What the task asks –
Where does the word "round" appear in the entries below? Copy each line that holds it.

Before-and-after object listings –
***
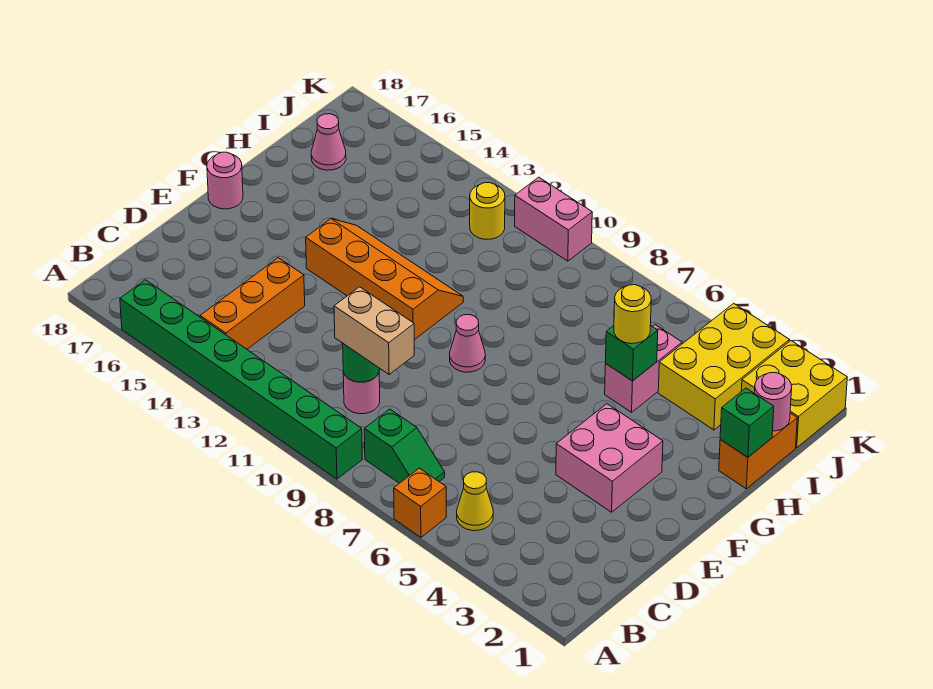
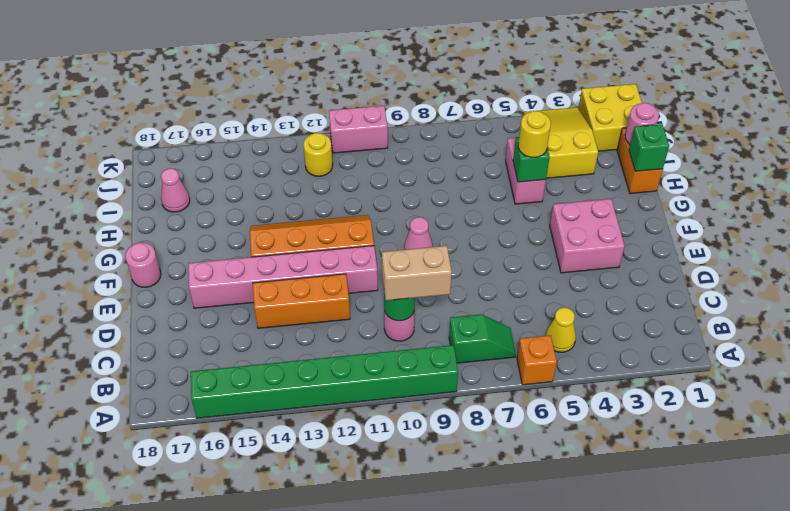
orange brick B14:D14 level 1 -> orange brick D12:D14 level 1
none -> pink brick E11:E16 level 1
yellow brick I3:K4 level 1 -> yellow slope I3:K4 level 1 top I

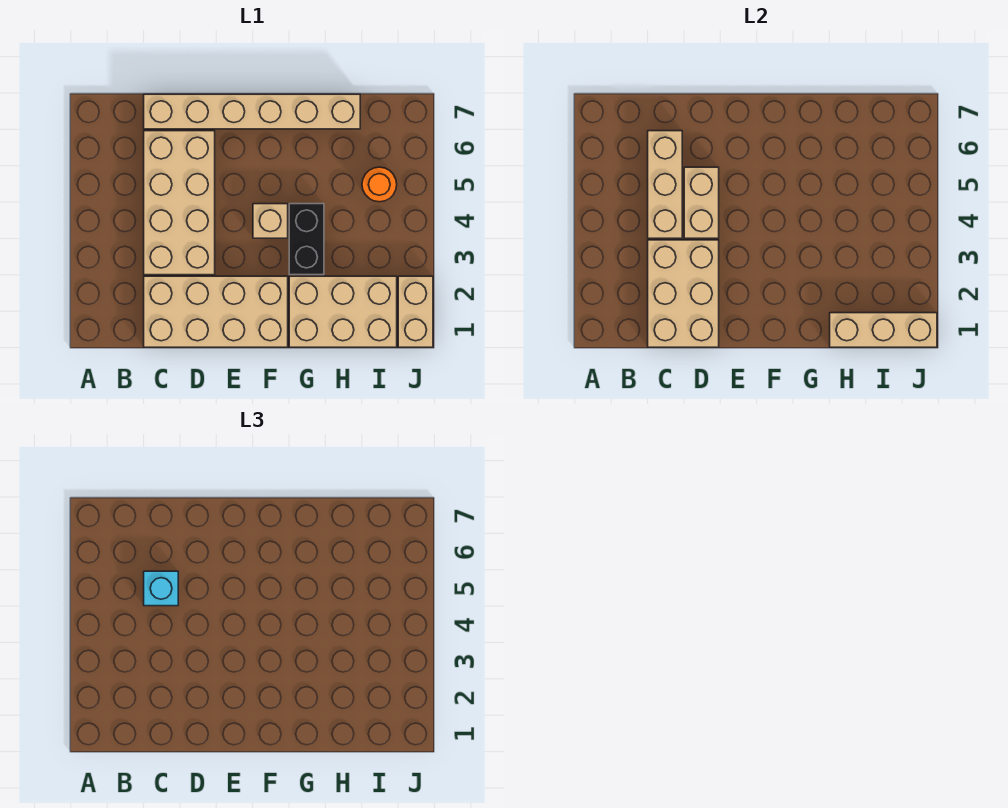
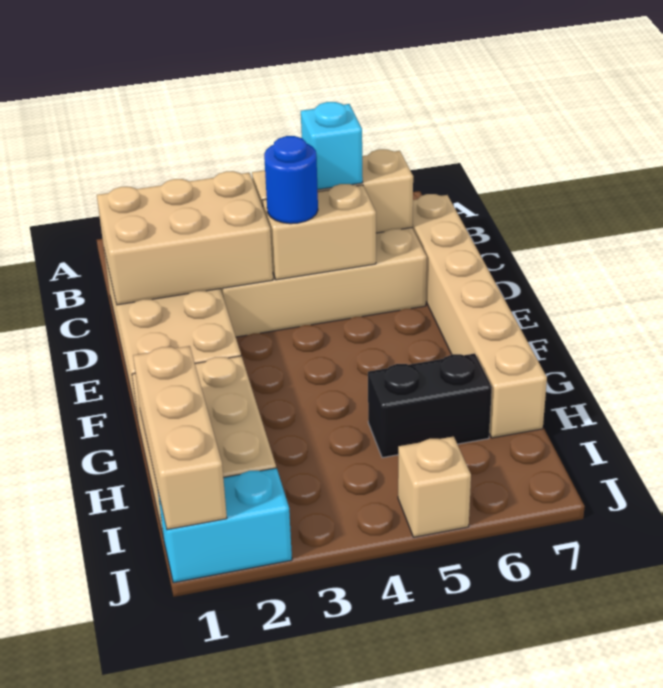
none -> blue round brick D4 level 3
tan brick F4 level 1 -> tan brick J5 level 1
black brick G3:G4 level 1 -> black brick H5:H6 level 1
orange round brick I5 level 1 -> none
tan brick J1:J2 level 1 -> cyan brick J1:J2 level 1

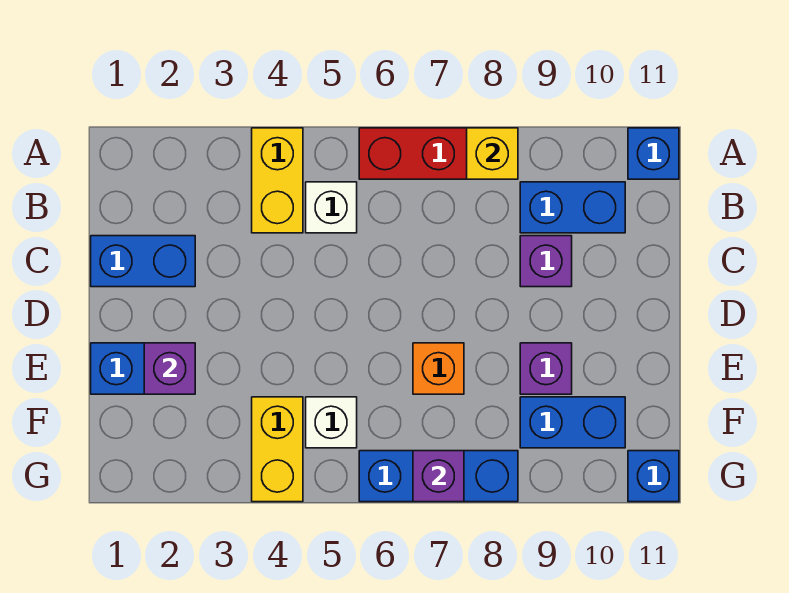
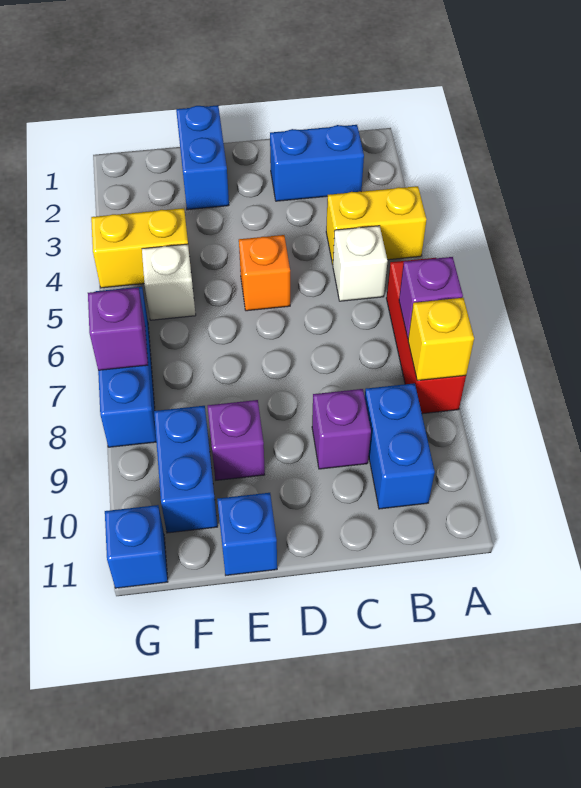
blue brick A11 level 1 -> blue brick E11 level 1
blue brick C1:C2 level 1 -> blue brick B2:C2 level 1
purple brick E2 level 2 -> purple brick A7 level 2
orange brick E7 level 1 -> orange brick D5 level 1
***
Worked solution –
none -> blue round brick D4 level 3
orange round brick I5 level 1 -> none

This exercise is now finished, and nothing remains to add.